*Goal of the exercise*. Pick out and copy every line of the listing below that contains the string "above". Case counts.

···

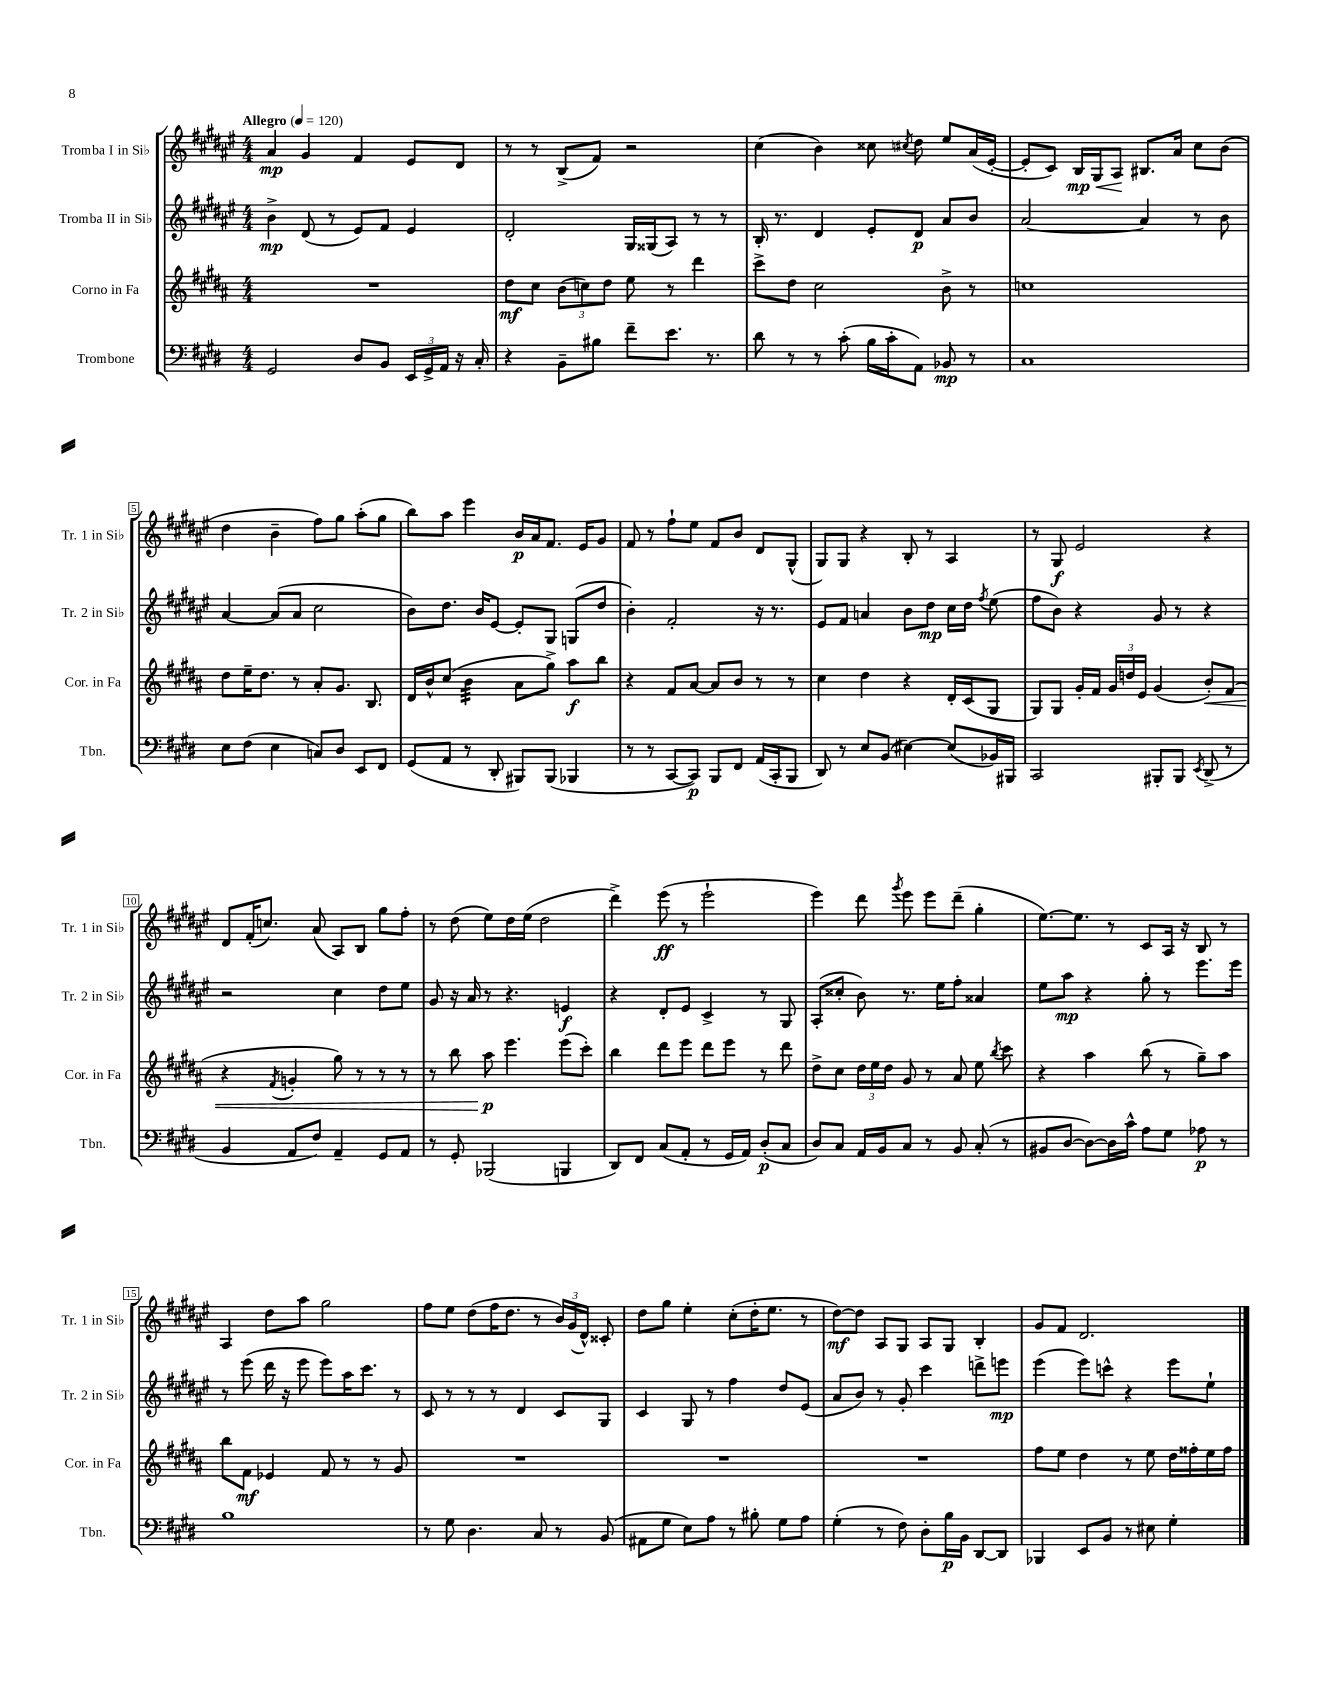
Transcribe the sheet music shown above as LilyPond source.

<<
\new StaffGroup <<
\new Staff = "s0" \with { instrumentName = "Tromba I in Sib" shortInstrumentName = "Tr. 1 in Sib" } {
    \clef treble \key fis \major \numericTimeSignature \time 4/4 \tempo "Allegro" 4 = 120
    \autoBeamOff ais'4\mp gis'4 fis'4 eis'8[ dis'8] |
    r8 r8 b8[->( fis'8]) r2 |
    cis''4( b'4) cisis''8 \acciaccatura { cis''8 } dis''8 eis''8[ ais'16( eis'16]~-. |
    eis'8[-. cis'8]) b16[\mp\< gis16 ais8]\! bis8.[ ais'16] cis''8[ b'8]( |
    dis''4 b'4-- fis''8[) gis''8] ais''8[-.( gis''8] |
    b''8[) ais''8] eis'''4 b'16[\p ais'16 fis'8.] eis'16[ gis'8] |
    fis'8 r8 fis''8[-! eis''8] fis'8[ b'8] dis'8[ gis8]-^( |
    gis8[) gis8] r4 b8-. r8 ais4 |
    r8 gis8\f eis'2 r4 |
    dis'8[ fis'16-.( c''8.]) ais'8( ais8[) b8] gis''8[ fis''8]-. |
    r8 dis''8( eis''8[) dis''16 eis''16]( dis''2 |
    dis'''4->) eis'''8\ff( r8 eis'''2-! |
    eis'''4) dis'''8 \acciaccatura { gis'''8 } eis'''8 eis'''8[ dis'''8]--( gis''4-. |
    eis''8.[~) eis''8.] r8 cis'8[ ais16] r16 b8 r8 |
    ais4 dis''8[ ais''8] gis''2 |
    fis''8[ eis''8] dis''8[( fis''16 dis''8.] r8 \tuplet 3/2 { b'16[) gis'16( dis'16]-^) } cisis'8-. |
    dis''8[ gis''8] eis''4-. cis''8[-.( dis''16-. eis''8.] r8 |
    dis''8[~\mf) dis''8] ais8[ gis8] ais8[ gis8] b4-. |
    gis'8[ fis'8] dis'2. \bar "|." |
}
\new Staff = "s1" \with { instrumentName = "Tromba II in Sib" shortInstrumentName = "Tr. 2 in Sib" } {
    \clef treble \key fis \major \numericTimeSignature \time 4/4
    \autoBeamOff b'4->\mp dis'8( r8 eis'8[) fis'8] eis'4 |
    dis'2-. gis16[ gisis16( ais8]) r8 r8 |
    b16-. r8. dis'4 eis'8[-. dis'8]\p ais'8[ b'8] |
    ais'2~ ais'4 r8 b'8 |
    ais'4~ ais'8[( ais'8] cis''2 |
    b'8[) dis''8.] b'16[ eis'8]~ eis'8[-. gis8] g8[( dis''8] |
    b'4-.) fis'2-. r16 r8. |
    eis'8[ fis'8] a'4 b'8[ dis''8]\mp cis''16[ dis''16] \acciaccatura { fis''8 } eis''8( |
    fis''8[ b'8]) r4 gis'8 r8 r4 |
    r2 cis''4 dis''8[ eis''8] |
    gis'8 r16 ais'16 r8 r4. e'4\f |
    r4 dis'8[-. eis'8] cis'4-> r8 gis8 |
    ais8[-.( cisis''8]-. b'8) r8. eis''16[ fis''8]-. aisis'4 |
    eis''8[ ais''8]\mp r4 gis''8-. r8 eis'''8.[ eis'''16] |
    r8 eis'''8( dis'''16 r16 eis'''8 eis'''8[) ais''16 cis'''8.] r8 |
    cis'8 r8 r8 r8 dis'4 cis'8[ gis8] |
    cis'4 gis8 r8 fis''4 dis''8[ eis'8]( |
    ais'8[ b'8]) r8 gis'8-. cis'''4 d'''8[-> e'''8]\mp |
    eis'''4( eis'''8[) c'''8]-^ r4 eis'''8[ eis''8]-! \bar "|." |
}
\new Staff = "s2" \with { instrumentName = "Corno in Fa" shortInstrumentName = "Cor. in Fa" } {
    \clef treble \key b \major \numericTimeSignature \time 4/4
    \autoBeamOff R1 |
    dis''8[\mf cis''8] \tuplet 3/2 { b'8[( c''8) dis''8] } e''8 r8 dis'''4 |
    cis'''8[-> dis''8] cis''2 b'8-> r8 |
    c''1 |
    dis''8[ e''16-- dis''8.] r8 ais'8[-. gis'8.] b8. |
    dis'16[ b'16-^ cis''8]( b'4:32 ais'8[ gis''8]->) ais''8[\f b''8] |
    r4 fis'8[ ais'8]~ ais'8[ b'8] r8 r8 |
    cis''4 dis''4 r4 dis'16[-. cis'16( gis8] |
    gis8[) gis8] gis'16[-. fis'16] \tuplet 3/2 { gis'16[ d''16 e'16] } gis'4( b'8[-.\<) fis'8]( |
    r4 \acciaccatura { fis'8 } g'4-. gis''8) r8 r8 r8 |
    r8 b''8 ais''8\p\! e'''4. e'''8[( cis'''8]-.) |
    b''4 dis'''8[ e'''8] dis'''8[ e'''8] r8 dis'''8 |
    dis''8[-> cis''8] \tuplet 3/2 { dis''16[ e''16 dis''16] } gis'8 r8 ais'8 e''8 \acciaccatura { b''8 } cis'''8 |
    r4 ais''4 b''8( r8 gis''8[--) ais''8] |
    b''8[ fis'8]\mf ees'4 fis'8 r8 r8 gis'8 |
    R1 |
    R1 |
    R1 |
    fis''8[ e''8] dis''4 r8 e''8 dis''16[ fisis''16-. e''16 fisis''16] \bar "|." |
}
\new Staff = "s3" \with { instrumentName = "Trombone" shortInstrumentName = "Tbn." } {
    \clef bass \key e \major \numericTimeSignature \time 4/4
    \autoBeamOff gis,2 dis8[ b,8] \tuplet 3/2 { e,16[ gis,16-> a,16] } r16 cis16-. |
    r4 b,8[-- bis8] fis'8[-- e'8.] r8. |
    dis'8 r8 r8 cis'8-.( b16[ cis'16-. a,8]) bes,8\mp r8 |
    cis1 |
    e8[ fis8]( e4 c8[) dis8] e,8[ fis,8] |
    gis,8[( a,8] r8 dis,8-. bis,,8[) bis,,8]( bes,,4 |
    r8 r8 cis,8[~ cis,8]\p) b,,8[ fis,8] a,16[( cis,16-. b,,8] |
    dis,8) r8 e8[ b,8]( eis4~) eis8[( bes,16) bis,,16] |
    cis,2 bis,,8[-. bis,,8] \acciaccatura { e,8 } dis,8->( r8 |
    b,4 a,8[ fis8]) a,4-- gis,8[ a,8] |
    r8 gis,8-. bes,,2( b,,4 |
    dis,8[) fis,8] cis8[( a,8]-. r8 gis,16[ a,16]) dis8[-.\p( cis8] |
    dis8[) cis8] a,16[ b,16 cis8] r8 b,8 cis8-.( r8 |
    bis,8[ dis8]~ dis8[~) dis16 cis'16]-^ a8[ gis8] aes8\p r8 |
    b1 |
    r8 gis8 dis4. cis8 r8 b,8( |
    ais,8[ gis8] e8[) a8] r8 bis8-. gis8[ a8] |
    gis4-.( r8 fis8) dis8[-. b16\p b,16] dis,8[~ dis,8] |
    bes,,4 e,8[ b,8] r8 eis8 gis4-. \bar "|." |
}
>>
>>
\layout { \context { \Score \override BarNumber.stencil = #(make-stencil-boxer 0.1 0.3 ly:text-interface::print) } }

···

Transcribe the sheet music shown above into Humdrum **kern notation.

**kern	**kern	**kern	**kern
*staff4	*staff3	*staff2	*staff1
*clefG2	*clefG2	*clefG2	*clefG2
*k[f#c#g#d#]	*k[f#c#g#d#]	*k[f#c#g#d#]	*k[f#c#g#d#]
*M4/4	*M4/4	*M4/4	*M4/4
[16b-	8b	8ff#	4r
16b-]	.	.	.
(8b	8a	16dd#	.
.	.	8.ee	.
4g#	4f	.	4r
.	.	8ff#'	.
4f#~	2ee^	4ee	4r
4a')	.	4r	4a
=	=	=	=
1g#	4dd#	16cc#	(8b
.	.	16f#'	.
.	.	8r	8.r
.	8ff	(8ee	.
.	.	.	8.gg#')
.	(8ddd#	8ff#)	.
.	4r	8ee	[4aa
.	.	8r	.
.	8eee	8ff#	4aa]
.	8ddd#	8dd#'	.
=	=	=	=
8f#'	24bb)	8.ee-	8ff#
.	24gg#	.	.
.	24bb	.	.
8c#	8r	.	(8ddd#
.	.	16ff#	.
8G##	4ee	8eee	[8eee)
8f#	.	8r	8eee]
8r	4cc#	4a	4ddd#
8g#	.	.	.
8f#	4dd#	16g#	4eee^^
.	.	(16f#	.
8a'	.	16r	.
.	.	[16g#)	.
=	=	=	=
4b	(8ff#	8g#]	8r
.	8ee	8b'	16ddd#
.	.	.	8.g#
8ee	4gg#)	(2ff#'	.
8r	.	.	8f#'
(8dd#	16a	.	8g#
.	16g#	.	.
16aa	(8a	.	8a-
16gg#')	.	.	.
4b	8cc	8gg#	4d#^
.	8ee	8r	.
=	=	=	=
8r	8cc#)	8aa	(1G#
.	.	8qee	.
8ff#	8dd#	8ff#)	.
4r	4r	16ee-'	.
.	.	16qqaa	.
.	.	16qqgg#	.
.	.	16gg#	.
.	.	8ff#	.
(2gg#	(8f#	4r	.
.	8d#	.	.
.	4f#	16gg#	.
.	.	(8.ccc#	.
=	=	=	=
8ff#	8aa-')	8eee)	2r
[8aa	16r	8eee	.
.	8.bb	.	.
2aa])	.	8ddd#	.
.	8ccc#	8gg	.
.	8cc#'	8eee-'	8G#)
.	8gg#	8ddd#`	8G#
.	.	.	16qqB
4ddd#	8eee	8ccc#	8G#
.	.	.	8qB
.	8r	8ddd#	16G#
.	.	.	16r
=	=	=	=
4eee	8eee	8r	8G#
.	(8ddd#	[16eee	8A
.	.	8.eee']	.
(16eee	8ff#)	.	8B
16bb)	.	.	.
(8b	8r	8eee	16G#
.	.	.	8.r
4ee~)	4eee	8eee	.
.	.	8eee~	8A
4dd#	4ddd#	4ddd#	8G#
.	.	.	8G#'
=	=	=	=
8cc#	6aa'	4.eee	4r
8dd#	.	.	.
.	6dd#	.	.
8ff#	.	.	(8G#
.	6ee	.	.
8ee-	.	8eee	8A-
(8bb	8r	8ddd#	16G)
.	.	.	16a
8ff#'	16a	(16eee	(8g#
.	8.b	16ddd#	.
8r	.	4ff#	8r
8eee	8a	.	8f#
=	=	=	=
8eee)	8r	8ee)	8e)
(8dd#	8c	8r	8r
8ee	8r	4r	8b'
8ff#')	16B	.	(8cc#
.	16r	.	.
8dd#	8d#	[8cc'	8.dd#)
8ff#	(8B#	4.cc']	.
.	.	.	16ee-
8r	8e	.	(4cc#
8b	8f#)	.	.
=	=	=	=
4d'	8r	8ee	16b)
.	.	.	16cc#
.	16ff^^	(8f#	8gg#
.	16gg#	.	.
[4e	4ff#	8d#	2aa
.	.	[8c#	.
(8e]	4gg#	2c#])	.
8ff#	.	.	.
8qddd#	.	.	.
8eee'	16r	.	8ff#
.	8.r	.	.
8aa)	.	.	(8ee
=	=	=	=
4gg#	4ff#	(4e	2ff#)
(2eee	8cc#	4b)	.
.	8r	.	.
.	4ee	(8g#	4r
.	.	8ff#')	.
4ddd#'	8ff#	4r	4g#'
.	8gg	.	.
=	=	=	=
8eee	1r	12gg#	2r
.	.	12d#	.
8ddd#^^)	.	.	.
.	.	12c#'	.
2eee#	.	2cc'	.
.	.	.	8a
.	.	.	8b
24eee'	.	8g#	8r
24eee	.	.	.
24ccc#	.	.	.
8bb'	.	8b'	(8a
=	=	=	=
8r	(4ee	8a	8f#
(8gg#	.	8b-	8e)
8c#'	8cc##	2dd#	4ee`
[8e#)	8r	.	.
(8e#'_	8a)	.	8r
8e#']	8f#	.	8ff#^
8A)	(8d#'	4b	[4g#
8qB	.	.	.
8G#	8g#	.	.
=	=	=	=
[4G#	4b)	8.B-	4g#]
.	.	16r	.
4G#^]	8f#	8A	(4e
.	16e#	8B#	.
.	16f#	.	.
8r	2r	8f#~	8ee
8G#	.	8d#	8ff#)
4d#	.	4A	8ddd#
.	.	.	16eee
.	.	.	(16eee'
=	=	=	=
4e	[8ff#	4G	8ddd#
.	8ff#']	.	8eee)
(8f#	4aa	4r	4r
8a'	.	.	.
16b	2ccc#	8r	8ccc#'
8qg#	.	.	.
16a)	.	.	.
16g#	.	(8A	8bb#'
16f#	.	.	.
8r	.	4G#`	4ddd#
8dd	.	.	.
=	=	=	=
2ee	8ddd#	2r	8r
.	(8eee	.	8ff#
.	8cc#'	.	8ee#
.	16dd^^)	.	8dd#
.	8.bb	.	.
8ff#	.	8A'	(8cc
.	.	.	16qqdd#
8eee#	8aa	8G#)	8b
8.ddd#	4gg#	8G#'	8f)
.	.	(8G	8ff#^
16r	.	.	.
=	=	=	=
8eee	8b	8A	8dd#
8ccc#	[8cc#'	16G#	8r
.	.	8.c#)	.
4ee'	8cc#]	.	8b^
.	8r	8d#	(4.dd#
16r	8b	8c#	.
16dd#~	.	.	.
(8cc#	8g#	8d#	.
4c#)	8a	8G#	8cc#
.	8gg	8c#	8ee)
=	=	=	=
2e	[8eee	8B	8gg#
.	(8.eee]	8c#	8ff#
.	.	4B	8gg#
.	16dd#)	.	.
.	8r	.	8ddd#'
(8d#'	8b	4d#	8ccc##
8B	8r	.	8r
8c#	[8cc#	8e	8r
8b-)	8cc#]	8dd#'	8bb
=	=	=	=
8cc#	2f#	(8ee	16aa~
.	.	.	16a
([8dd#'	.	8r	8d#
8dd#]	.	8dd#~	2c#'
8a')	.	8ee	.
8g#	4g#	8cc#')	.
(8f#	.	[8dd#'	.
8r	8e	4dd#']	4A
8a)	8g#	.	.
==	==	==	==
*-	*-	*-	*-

···

*Full response*.
Transcribe the sheet music shown above as LilyPond source.
Transcribe the sheet music shown above into Humdrum **kern notation.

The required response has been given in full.